Saved data entries:

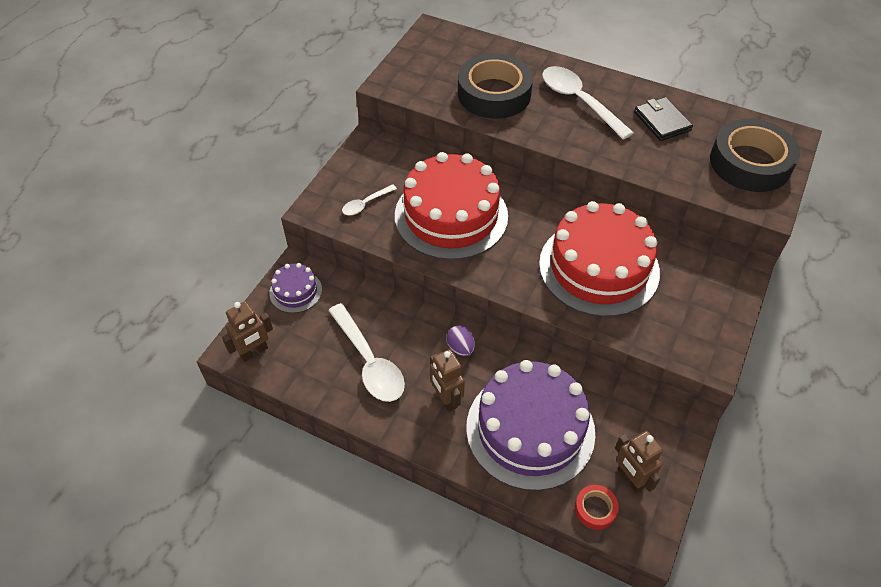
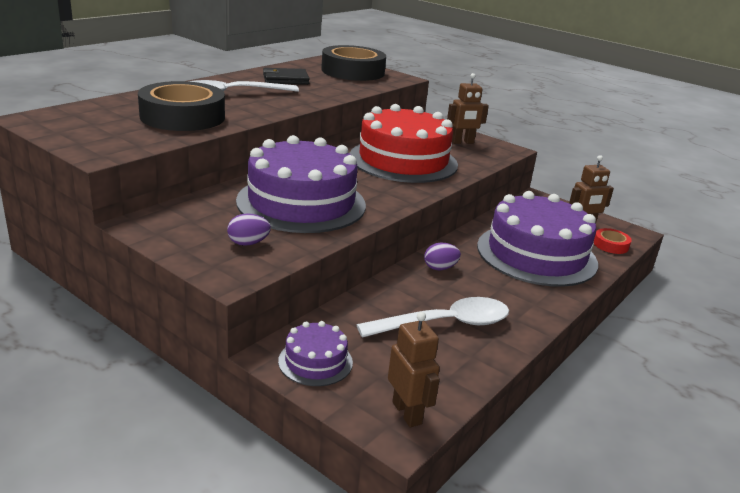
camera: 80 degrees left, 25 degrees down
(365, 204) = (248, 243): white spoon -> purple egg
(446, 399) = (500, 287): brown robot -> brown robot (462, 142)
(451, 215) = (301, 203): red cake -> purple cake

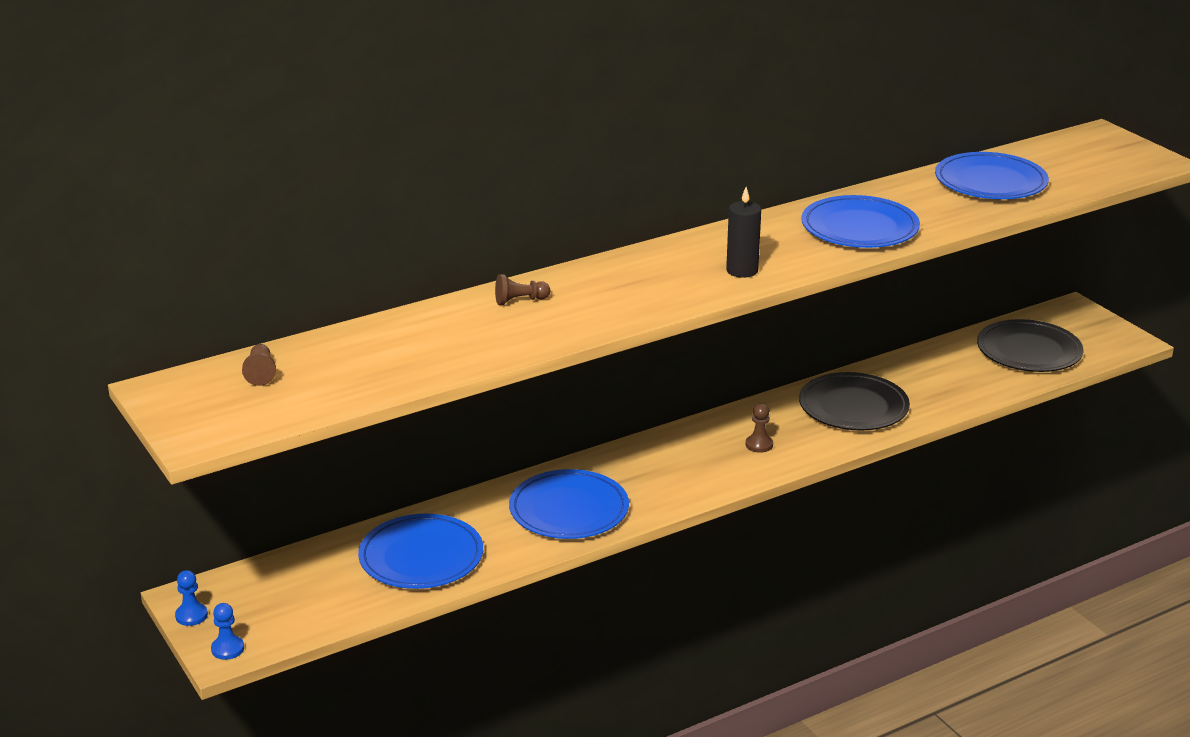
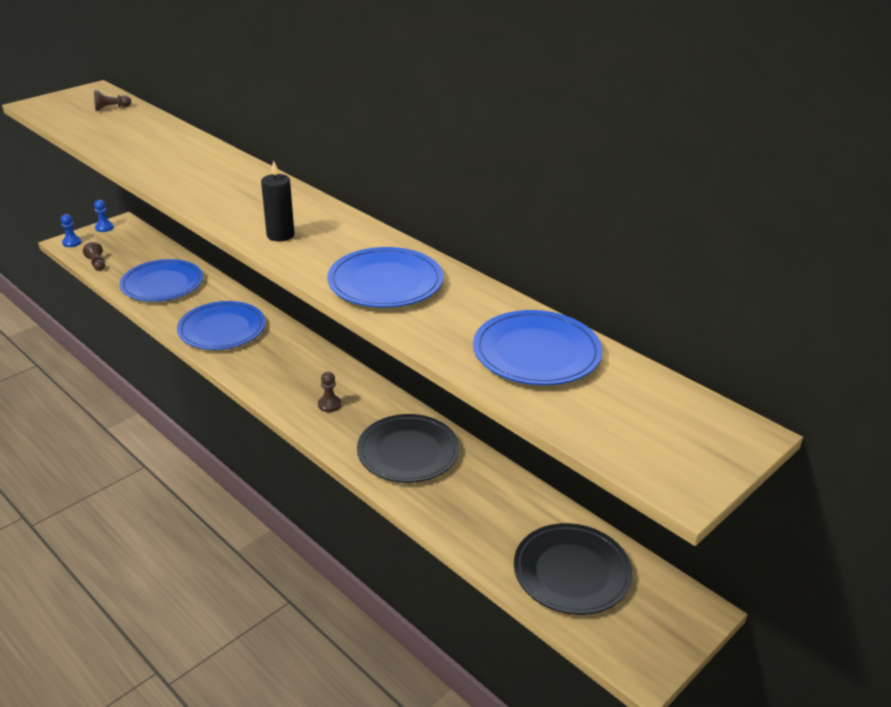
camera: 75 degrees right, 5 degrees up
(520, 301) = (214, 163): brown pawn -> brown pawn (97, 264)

▶ _Task item_
Find every line in the records that has the word "brown". Copy those lines.

▶ _Output below_
(446, 399) = (500, 287): brown robot -> brown robot (462, 142)
(520, 301) = (214, 163): brown pawn -> brown pawn (97, 264)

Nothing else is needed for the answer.